__Records drawn from a dataset__
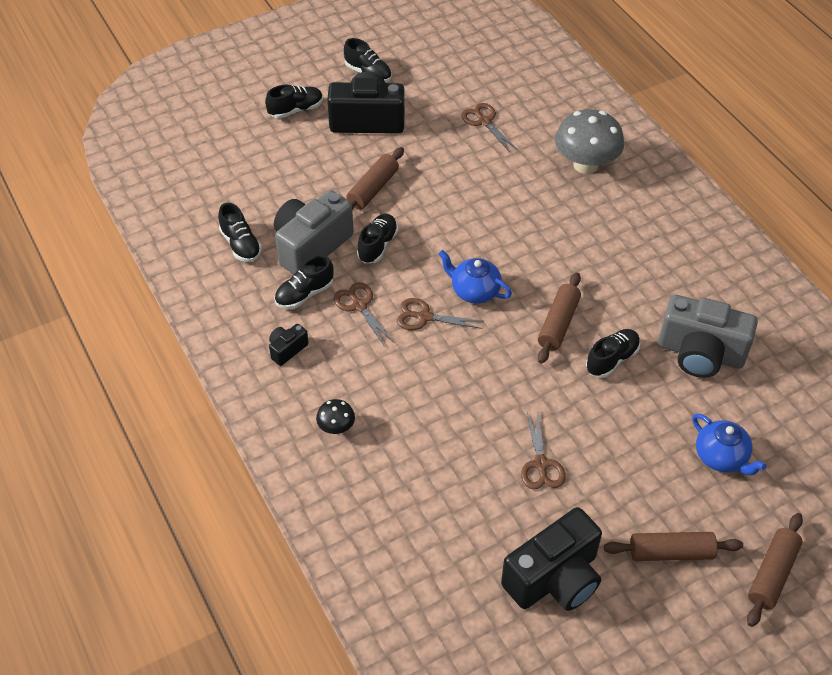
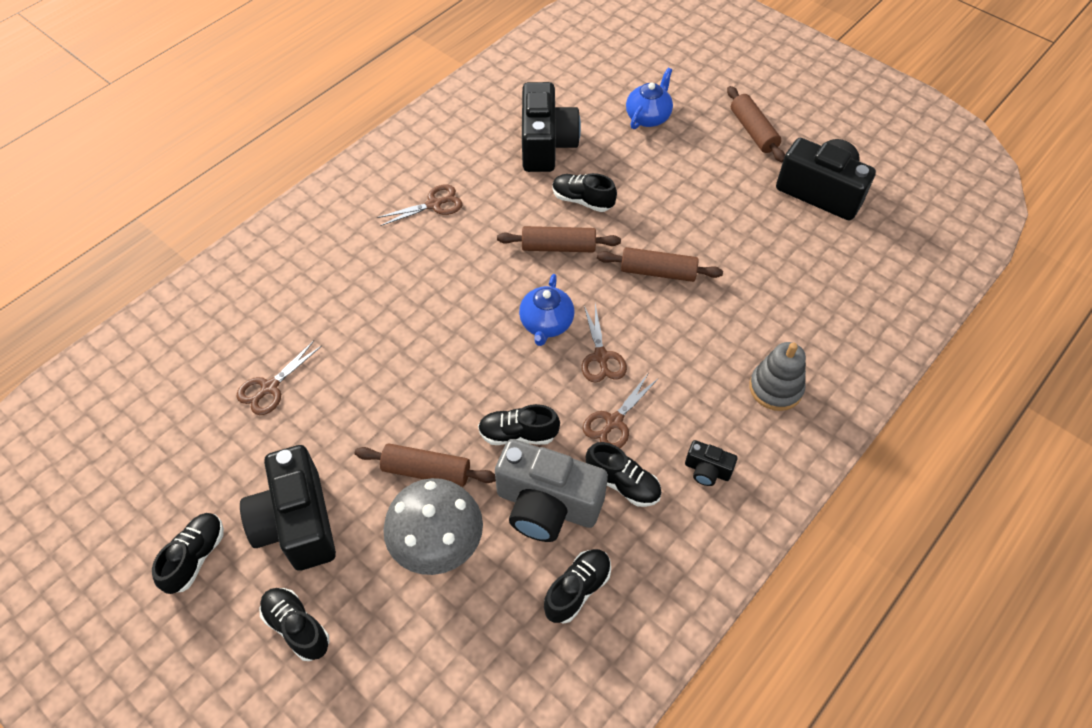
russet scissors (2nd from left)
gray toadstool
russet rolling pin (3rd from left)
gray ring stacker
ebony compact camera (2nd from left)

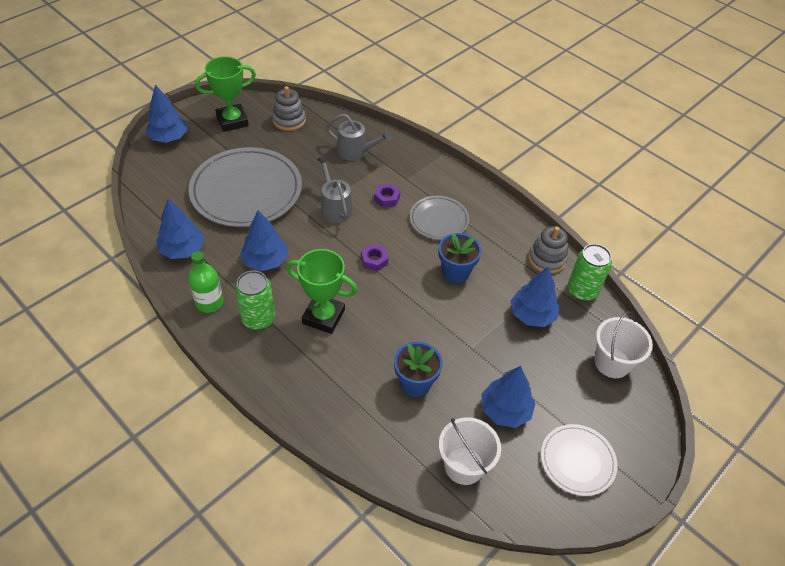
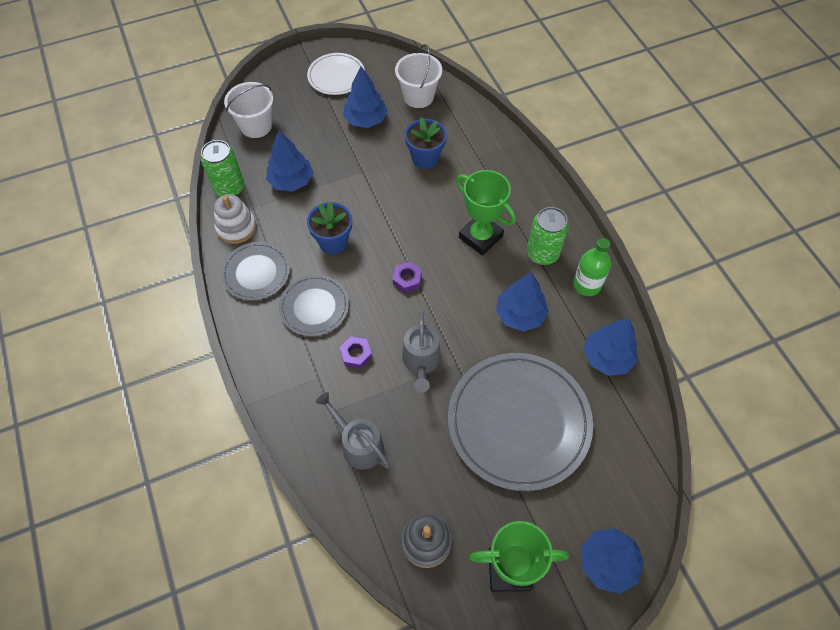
gray dinner plate (1st from left)
snow-white ring stacker

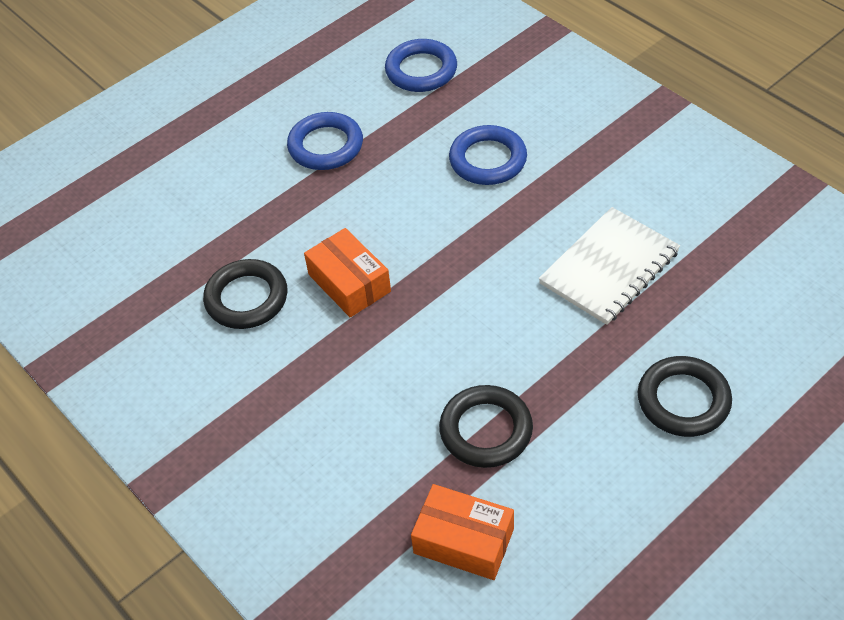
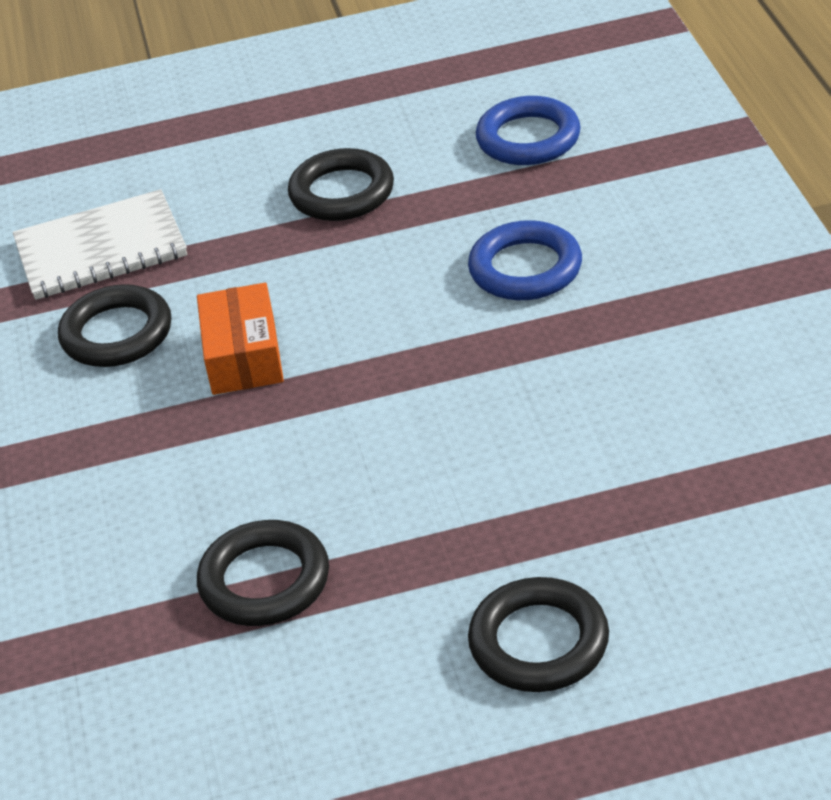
bright orange parcel (2nd from left in the first image)
snow-white notebook
ebony ring (3rd from left)

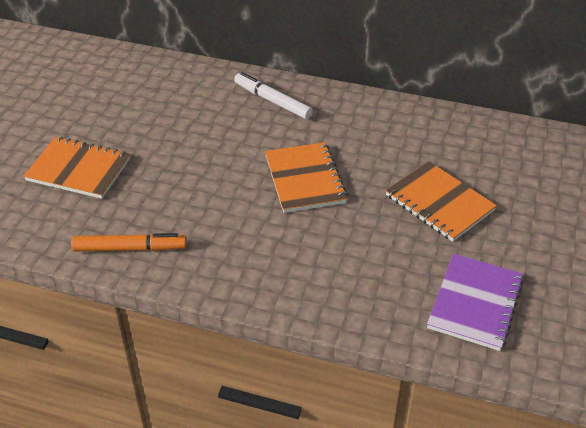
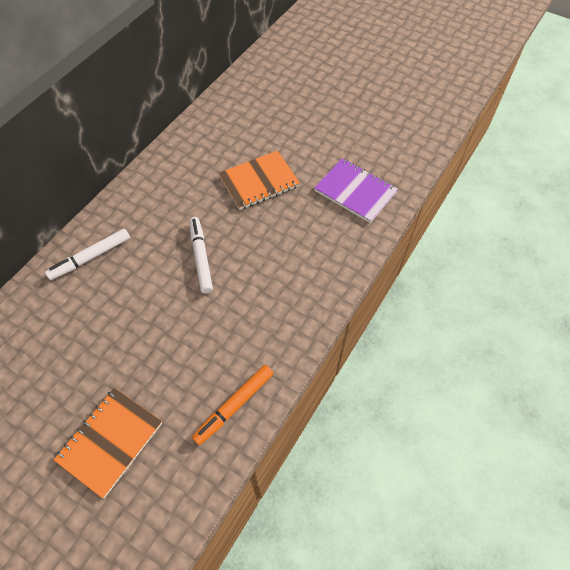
snow-white marker pen (2nd from left)
bright orange marker pen

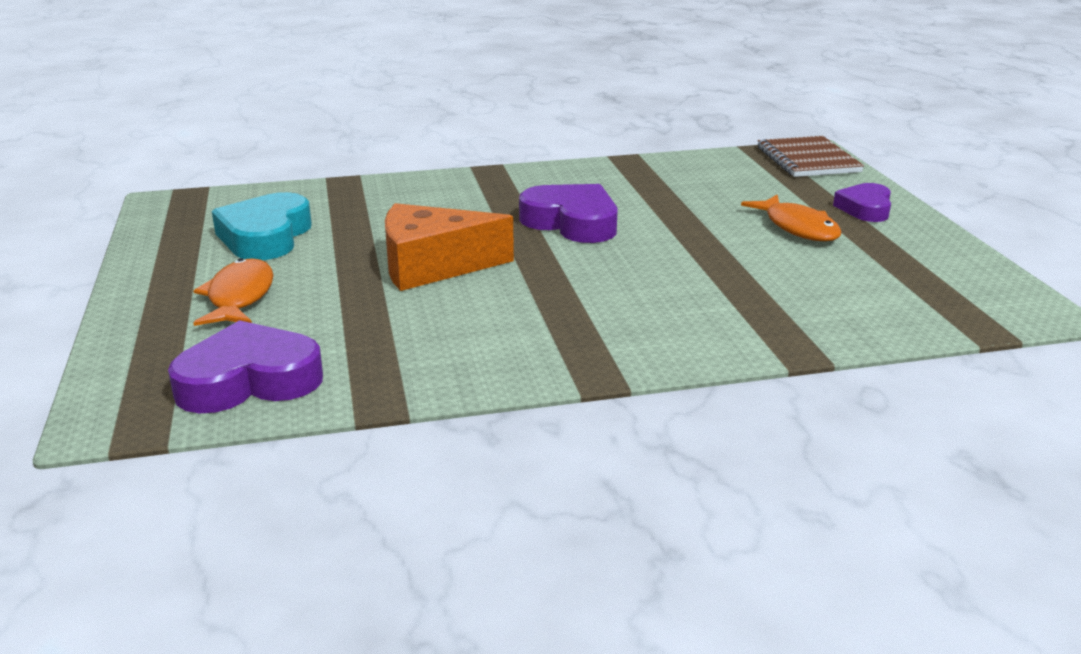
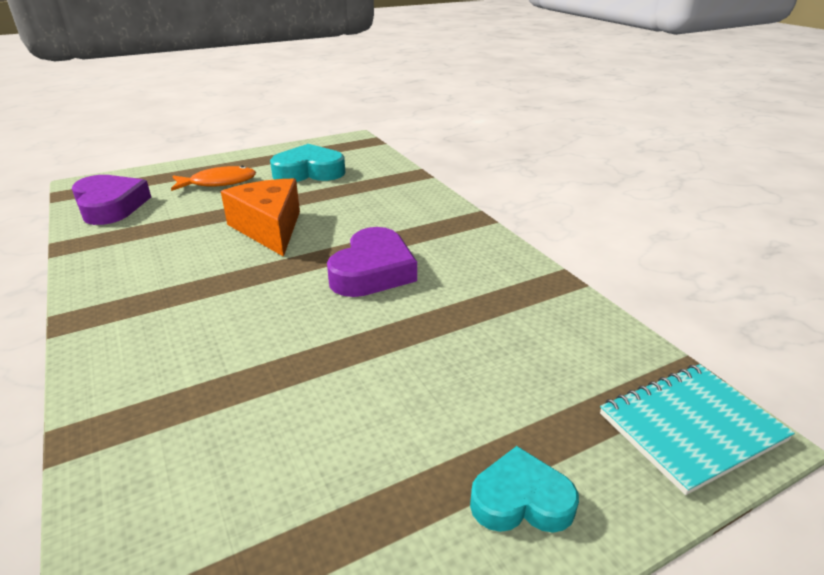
bright orange fish (2nd from left in the first image)
turquoise notebook
turquoise heart (2nd from left)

__Work to be completed__
Could you write out the records exactly while omitting every picture?

__Written response__
russet scissors (2nd from left)
gray toadstool
russet rolling pin (3rd from left)
gray ring stacker
ebony compact camera (2nd from left)

gray dinner plate (1st from left)
snow-white ring stacker

bright orange parcel (2nd from left in the first image)
snow-white notebook
ebony ring (3rd from left)

snow-white marker pen (2nd from left)
bright orange marker pen

bright orange fish (2nd from left in the first image)
turquoise notebook
turquoise heart (2nd from left)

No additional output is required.